- **What is being asked**:
Take every line from the data that has the word "button" in it.

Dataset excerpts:
<<<<

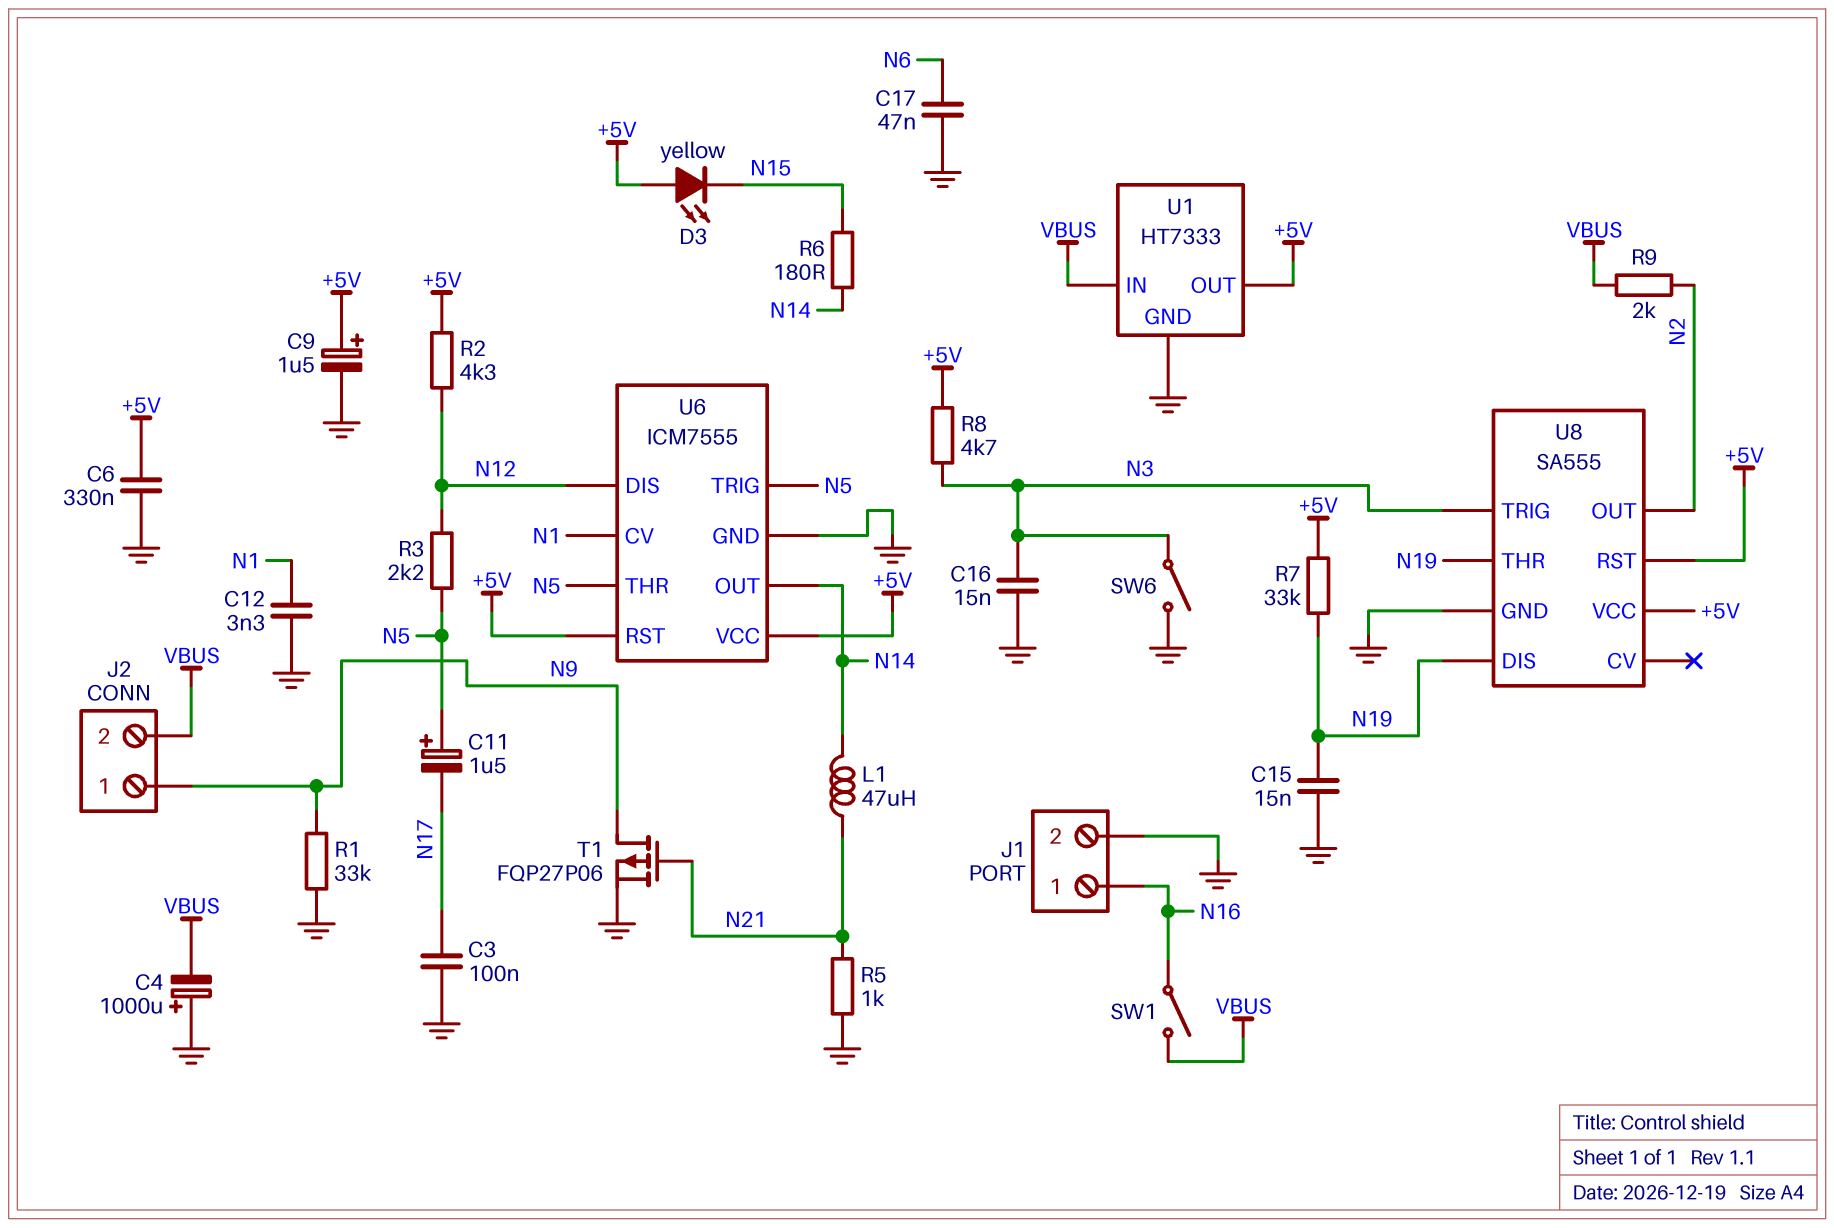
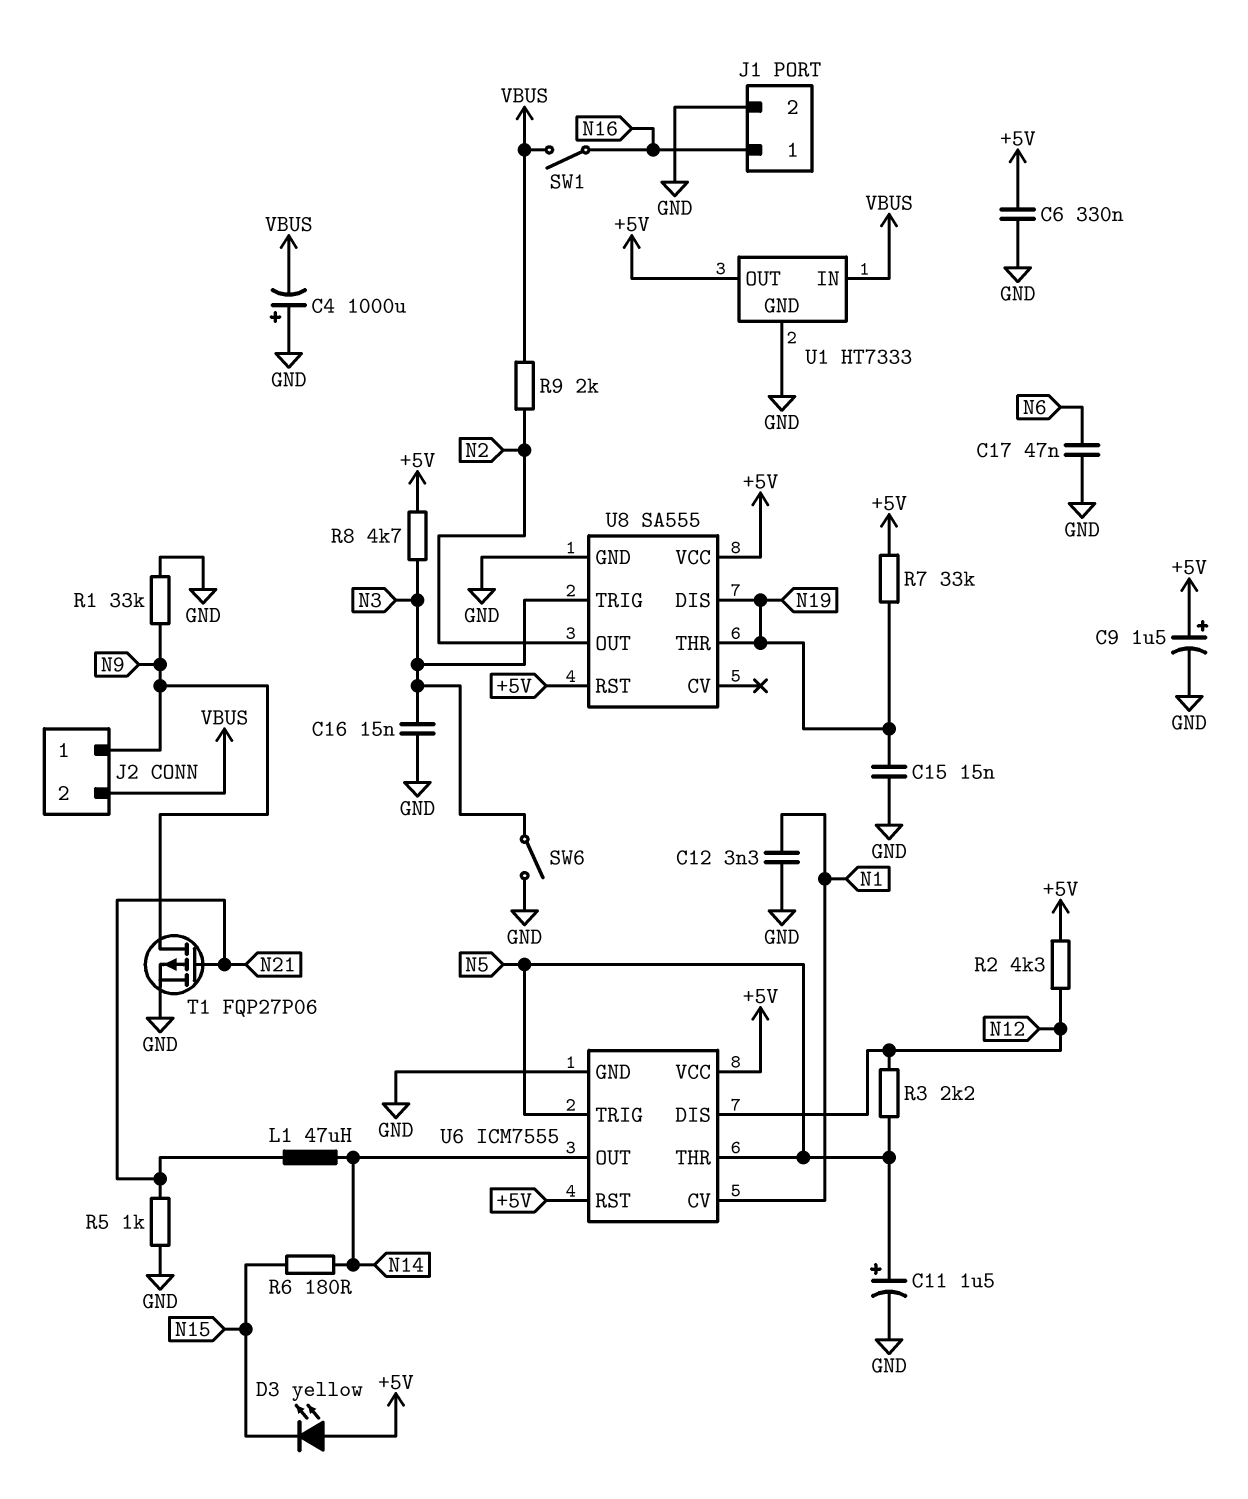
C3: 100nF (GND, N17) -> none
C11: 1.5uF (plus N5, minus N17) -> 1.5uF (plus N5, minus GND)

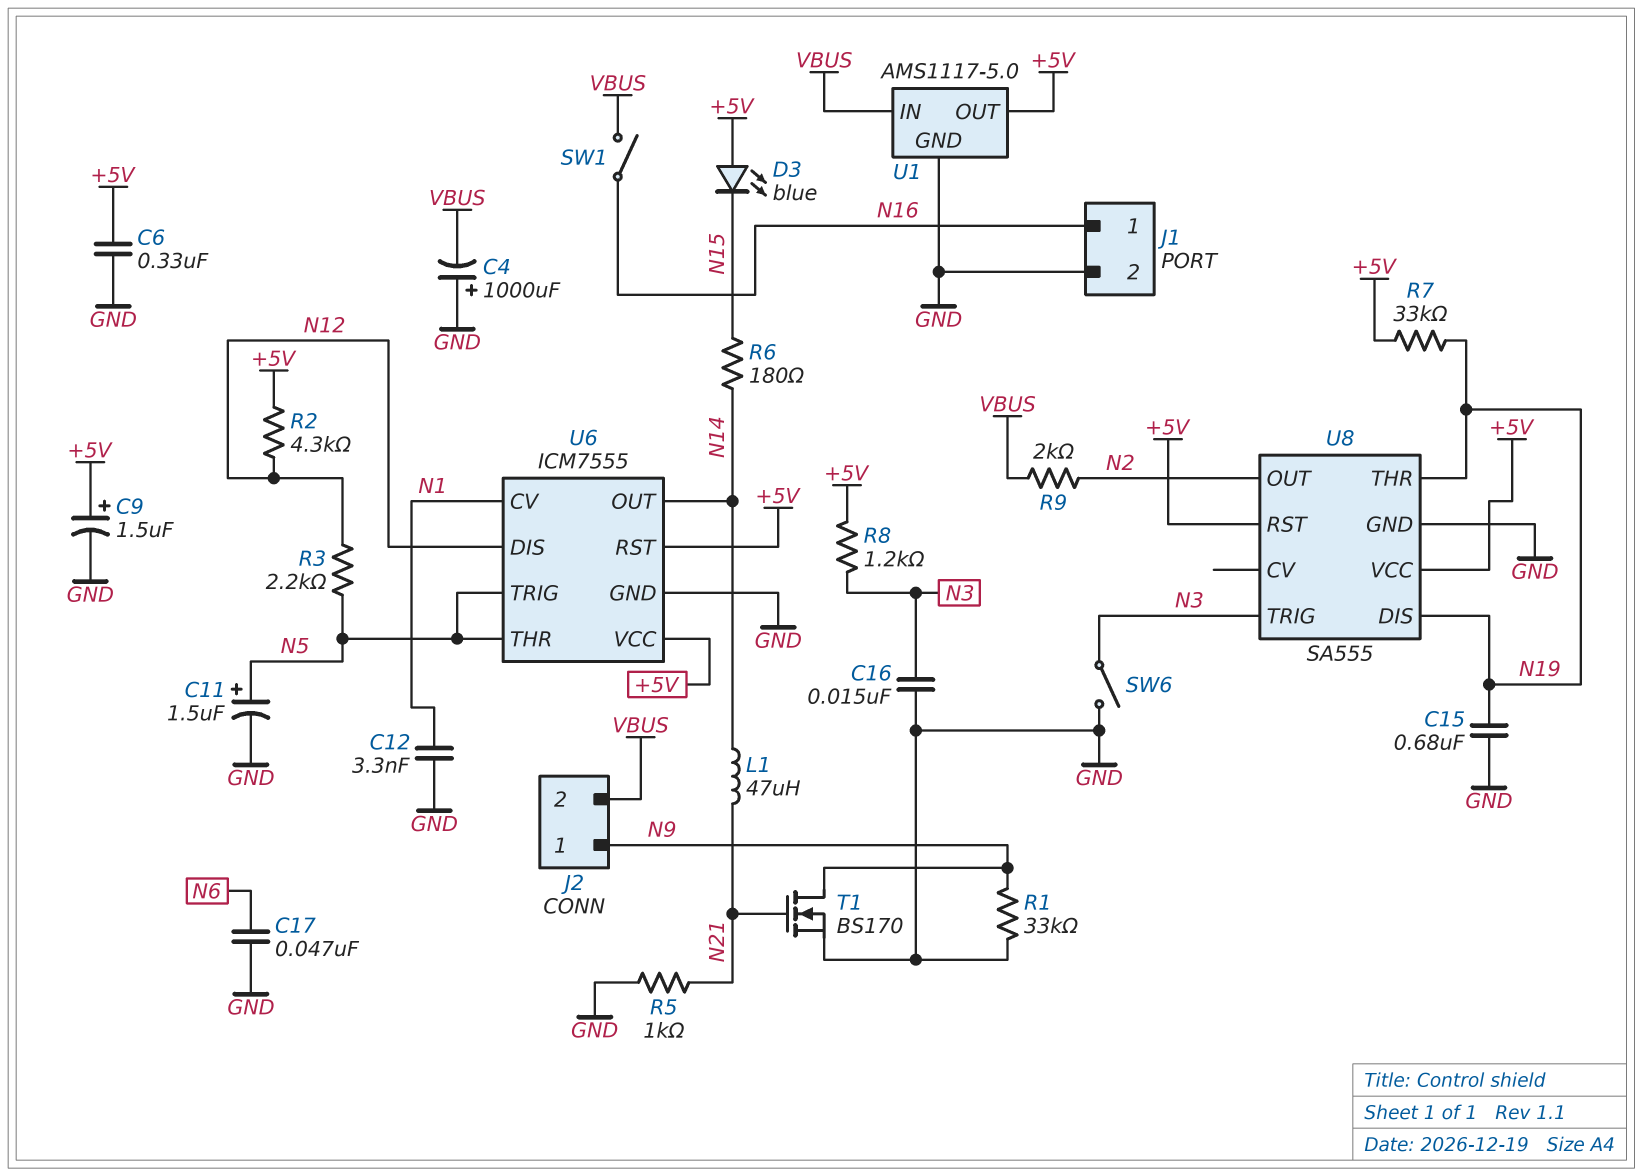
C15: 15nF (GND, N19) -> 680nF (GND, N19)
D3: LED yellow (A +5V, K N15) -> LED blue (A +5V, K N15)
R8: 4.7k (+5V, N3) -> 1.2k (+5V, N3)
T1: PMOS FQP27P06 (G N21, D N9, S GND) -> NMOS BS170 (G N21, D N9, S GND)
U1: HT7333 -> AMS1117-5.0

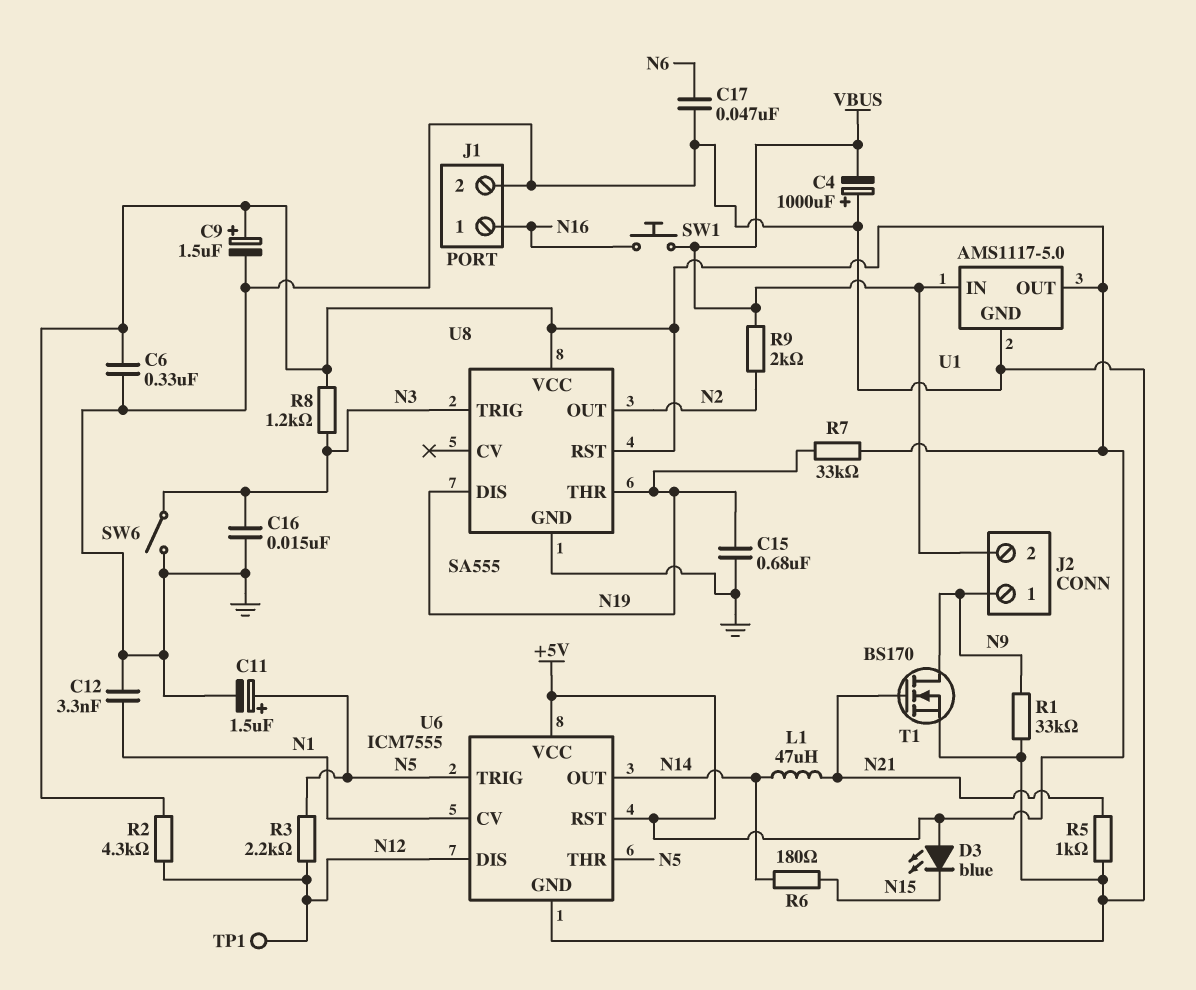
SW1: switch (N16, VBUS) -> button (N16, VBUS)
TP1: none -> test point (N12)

>>>>
<<<<

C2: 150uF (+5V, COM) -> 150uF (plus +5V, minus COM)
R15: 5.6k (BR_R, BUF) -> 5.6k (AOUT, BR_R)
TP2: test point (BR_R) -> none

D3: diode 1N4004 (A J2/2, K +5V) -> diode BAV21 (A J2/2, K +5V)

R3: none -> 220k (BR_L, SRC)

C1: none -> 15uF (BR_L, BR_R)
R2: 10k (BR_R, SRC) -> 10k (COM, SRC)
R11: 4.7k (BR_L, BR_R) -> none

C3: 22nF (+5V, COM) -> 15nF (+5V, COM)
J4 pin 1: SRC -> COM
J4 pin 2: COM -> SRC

>>>>
<<<<

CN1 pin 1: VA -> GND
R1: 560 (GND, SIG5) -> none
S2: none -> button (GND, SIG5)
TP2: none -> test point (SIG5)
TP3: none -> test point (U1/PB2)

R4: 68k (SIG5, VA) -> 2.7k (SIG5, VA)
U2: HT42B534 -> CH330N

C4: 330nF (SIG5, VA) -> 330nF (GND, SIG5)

>>>>

- **Task response**:
SW1: switch (N16, VBUS) -> button (N16, VBUS)
S2: none -> button (GND, SIG5)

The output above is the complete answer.